■ WHAT THE TASK ASKS: Filter the entries for lines with the word "VEXT".

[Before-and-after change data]
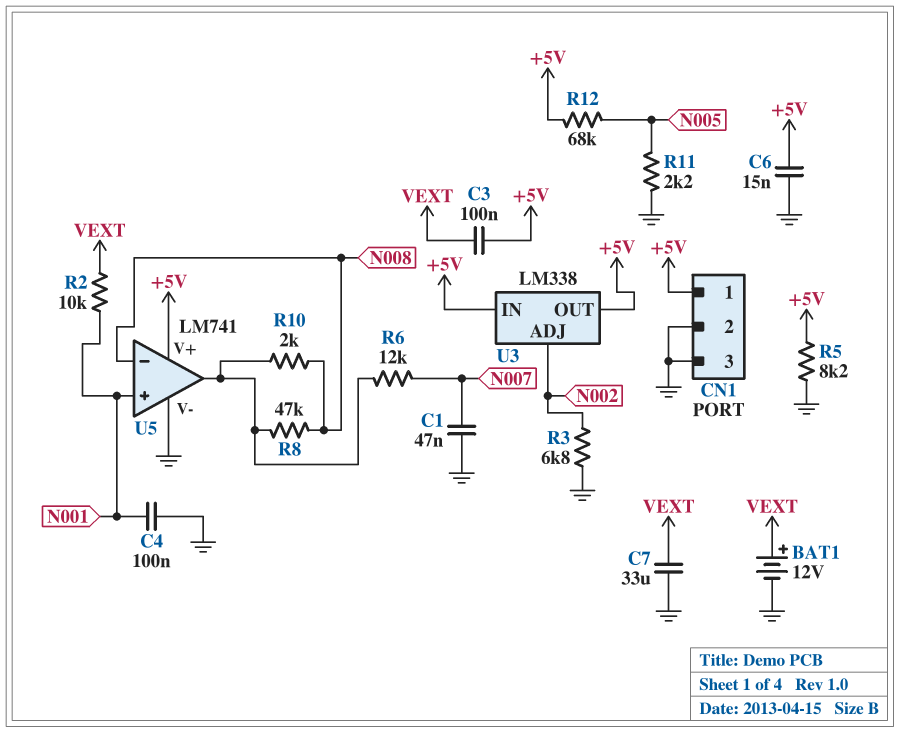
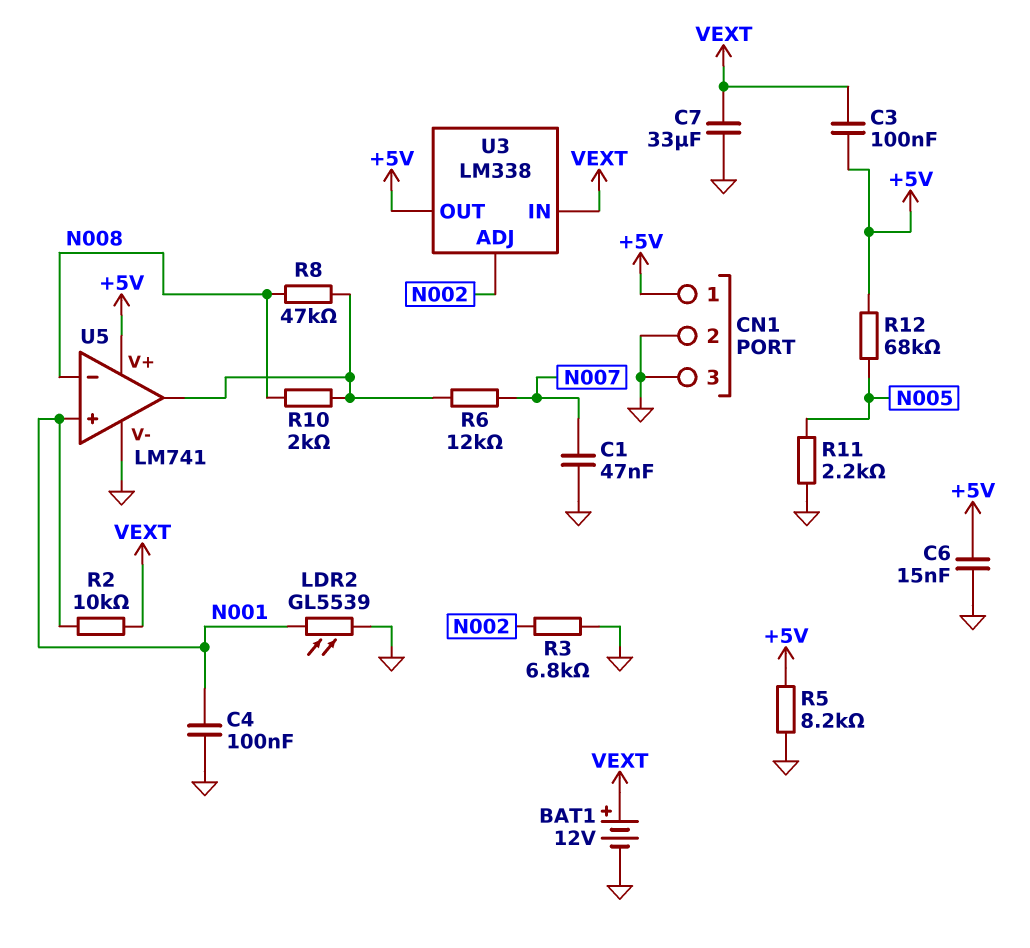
LDR2: none -> GL5539 (GND, N001)
U3 pin IN: +5V -> VEXT

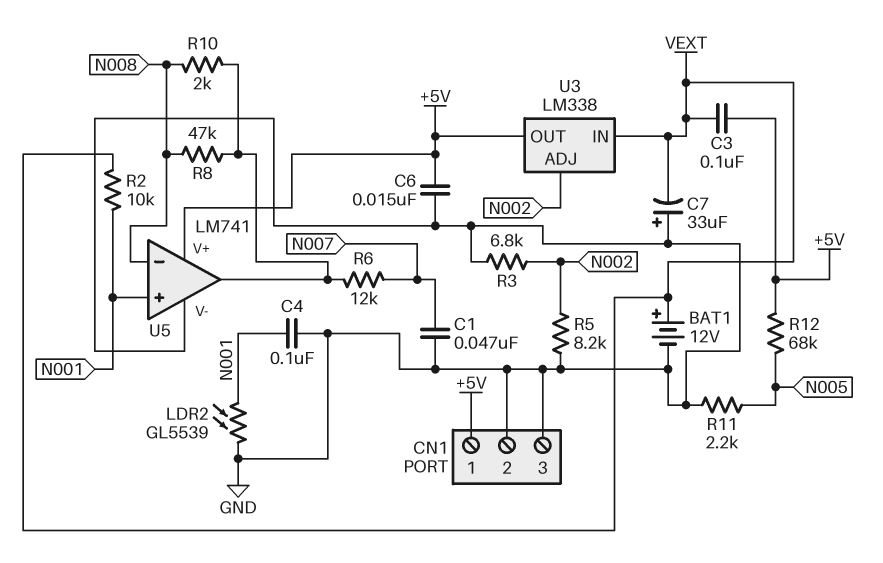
C7: 33uF (GND, VEXT) -> 33uF (plus GND, minus VEXT)
R5: 8.2k (+5V, GND) -> 8.2k (GND, N002)

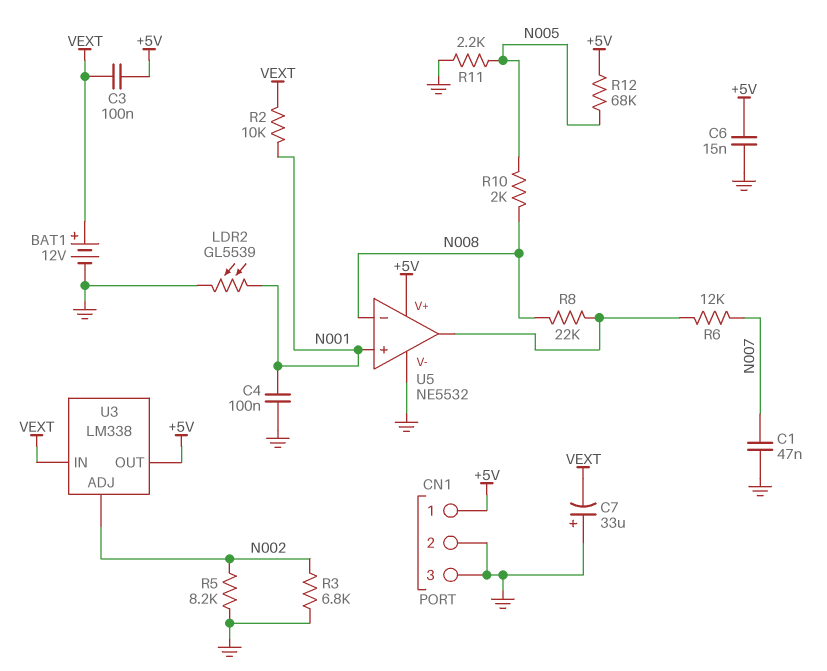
R8: 47k (N008, U5/out) -> 22k (N008, U5/out)
R10: 2k (N008, U5/out) -> 2k (N005, N008)
U5: LM741 -> NE5532

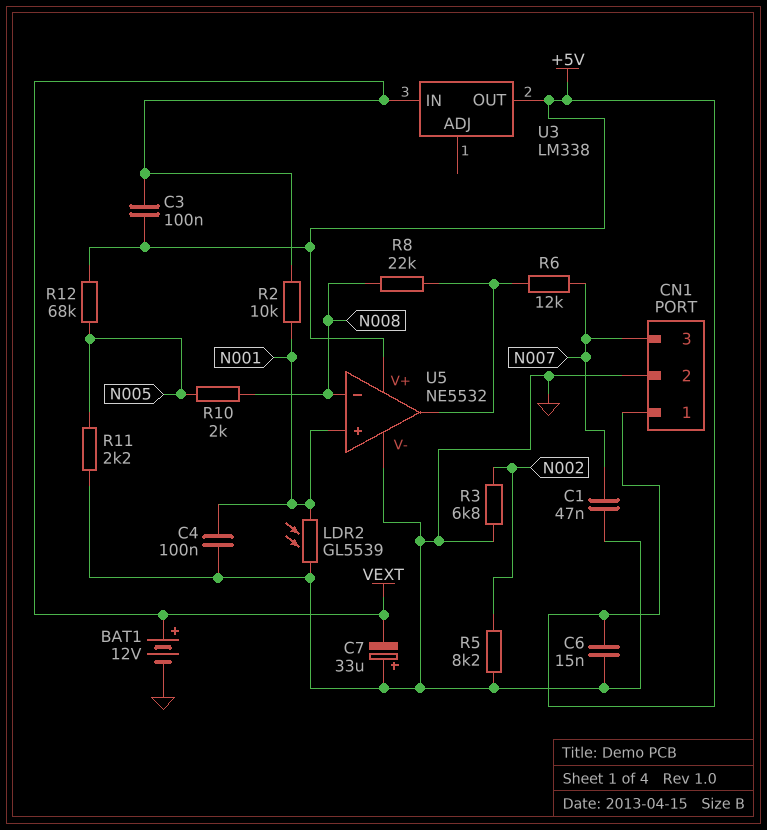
CN1 pin 3: GND -> N007
U3 pin ADJ: N002 -> none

■ WRITTEN SOLUTION:
U3 pin IN: +5V -> VEXT
C7: 33uF (GND, VEXT) -> 33uF (plus GND, minus VEXT)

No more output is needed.